A faithful, picture-free copy of the listing below is required.

- [Data shown]
"""

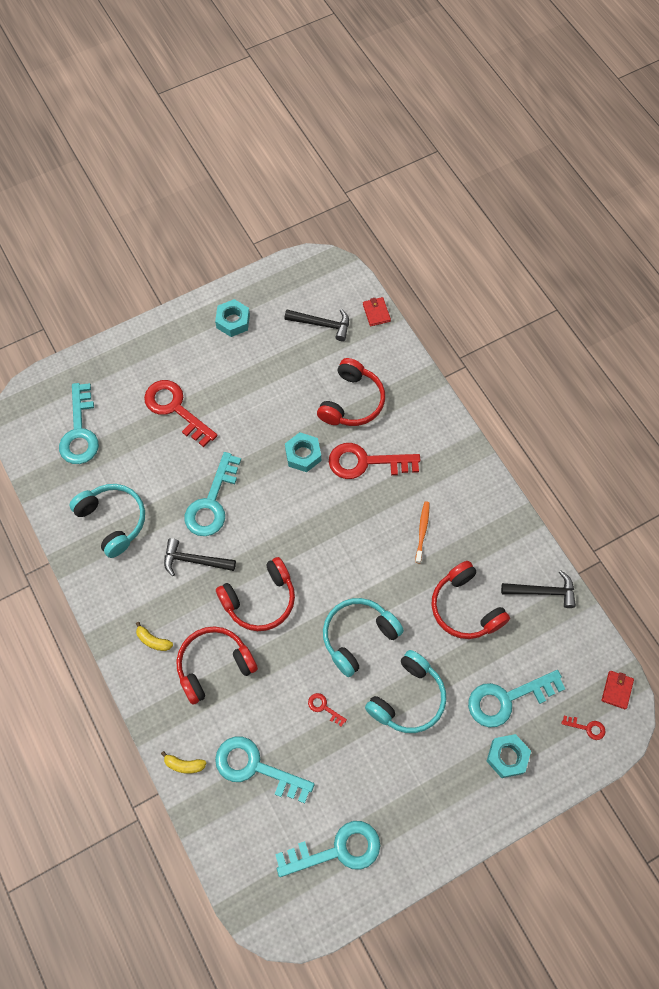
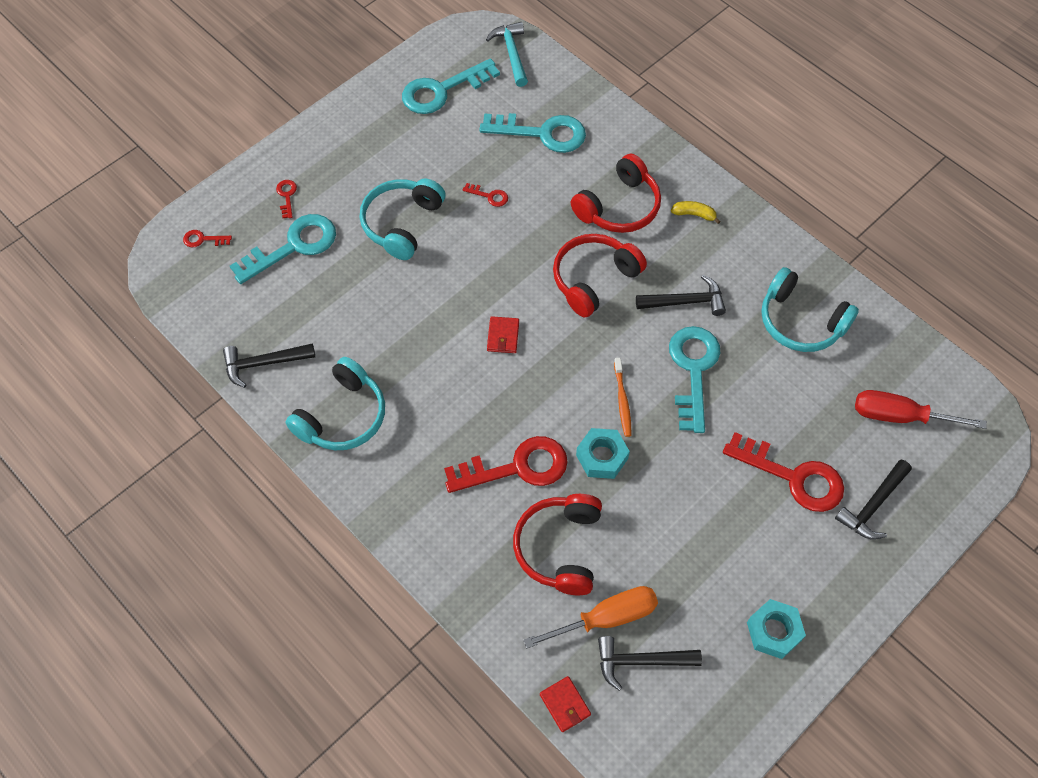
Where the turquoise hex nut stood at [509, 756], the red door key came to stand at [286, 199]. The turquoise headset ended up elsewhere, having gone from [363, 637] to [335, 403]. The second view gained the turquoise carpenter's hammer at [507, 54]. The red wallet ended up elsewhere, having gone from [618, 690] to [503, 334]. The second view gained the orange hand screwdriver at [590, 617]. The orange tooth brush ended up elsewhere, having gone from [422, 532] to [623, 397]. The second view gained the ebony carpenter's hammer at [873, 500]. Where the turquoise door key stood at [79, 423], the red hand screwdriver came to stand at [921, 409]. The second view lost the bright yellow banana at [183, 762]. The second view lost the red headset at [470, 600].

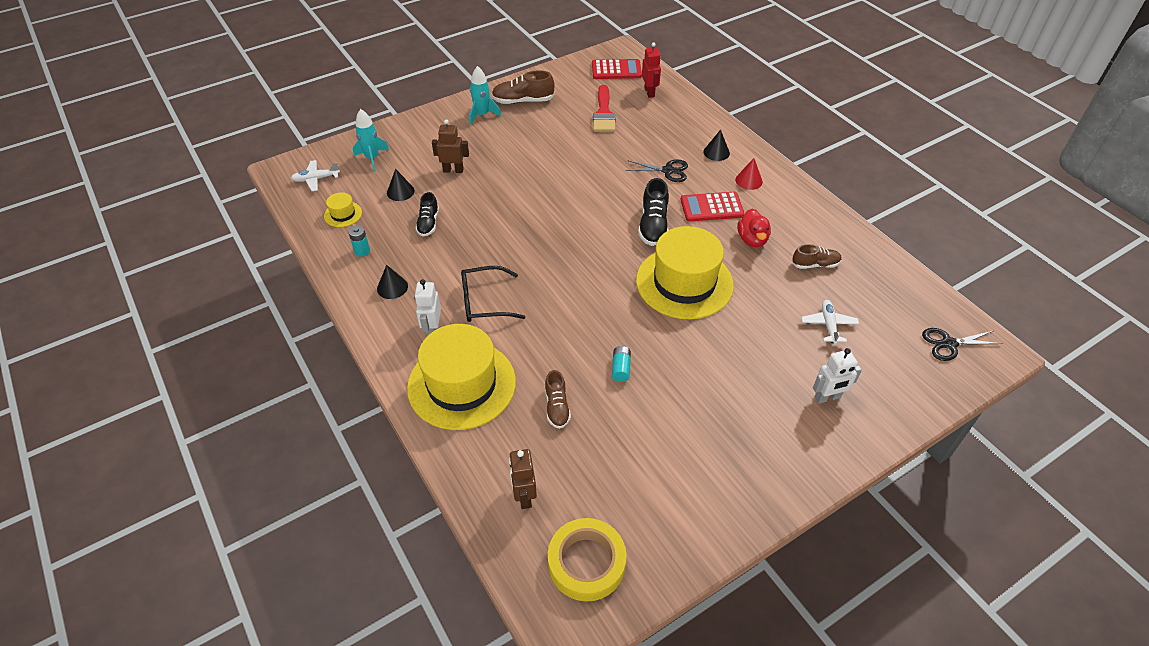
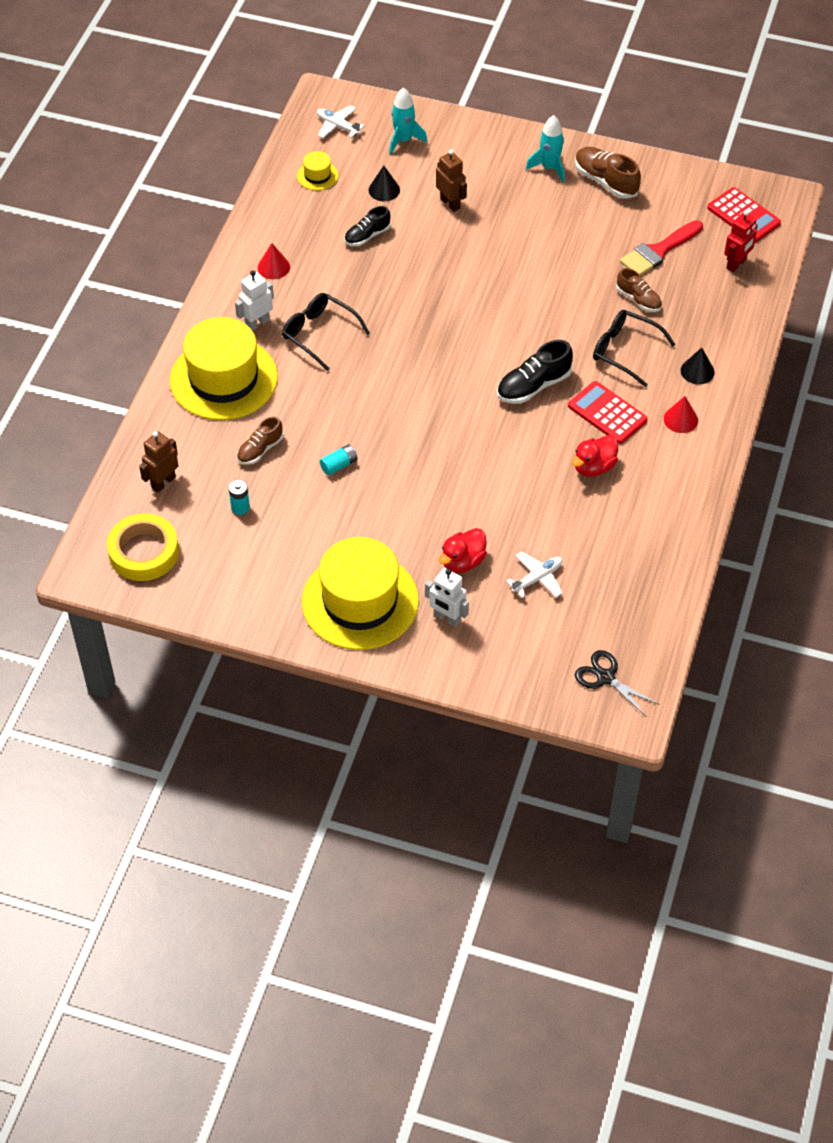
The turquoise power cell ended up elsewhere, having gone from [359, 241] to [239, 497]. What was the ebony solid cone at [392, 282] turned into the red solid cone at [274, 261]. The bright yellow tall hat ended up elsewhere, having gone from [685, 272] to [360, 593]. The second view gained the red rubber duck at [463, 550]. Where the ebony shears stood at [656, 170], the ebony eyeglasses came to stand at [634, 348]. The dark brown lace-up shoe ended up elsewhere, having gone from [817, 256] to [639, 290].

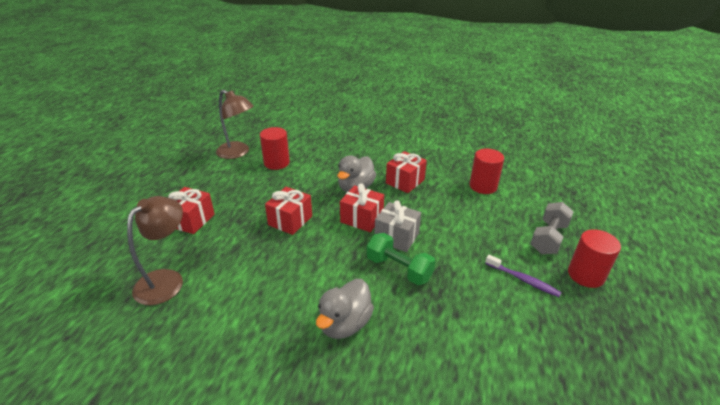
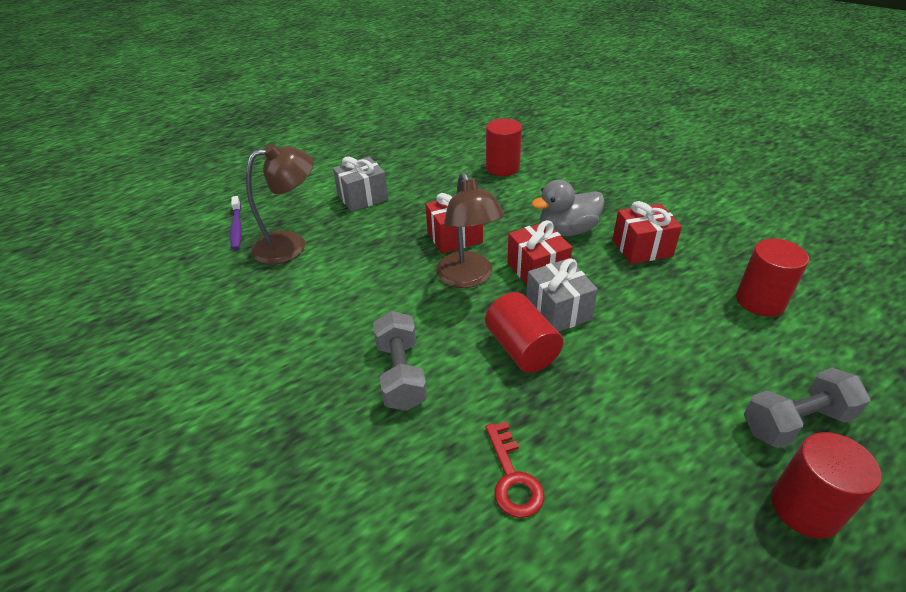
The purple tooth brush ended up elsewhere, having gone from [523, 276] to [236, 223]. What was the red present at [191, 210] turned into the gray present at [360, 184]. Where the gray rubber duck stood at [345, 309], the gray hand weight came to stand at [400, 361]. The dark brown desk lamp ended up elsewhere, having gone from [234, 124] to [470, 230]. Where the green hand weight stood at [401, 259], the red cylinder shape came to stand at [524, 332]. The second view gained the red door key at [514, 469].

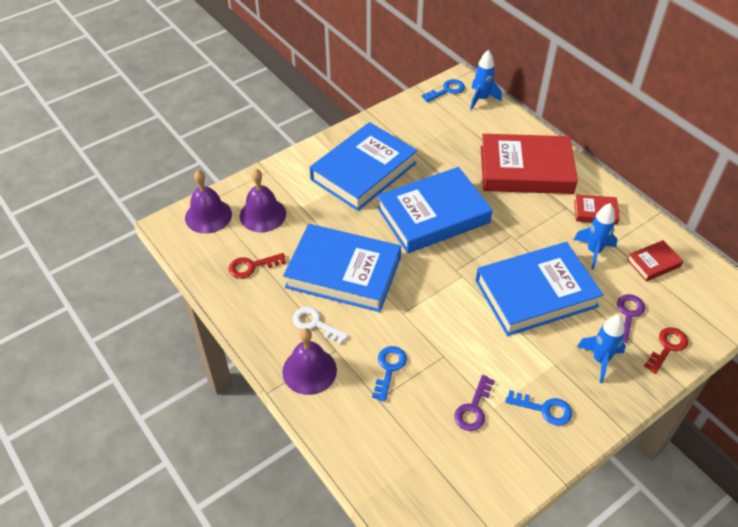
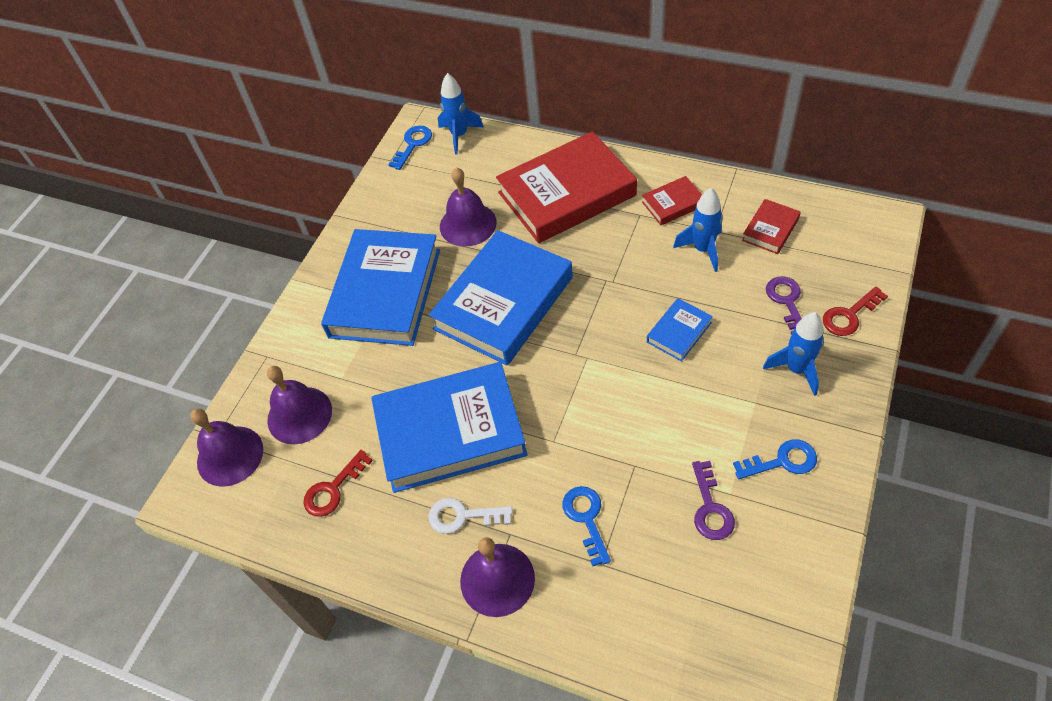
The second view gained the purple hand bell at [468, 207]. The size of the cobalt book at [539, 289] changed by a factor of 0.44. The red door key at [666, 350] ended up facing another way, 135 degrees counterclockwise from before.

"""

- [Final answer]
Where the turquoise hex nut stood at [509, 756], the red door key came to stand at [286, 199]. The turquoise headset ended up elsewhere, having gone from [363, 637] to [335, 403]. The second view gained the turquoise carpenter's hammer at [507, 54]. The red wallet ended up elsewhere, having gone from [618, 690] to [503, 334]. The second view gained the orange hand screwdriver at [590, 617]. The orange tooth brush ended up elsewhere, having gone from [422, 532] to [623, 397]. The second view gained the ebony carpenter's hammer at [873, 500]. Where the turquoise door key stood at [79, 423], the red hand screwdriver came to stand at [921, 409]. The second view lost the bright yellow banana at [183, 762]. The second view lost the red headset at [470, 600].

The turquoise power cell ended up elsewhere, having gone from [359, 241] to [239, 497]. What was the ebony solid cone at [392, 282] turned into the red solid cone at [274, 261]. The bright yellow tall hat ended up elsewhere, having gone from [685, 272] to [360, 593]. The second view gained the red rubber duck at [463, 550]. Where the ebony shears stood at [656, 170], the ebony eyeglasses came to stand at [634, 348]. The dark brown lace-up shoe ended up elsewhere, having gone from [817, 256] to [639, 290].

The purple tooth brush ended up elsewhere, having gone from [523, 276] to [236, 223]. What was the red present at [191, 210] turned into the gray present at [360, 184]. Where the gray rubber duck stood at [345, 309], the gray hand weight came to stand at [400, 361]. The dark brown desk lamp ended up elsewhere, having gone from [234, 124] to [470, 230]. Where the green hand weight stood at [401, 259], the red cylinder shape came to stand at [524, 332]. The second view gained the red door key at [514, 469].

The second view gained the purple hand bell at [468, 207]. The size of the cobalt book at [539, 289] changed by a factor of 0.44. The red door key at [666, 350] ended up facing another way, 135 degrees counterclockwise from before.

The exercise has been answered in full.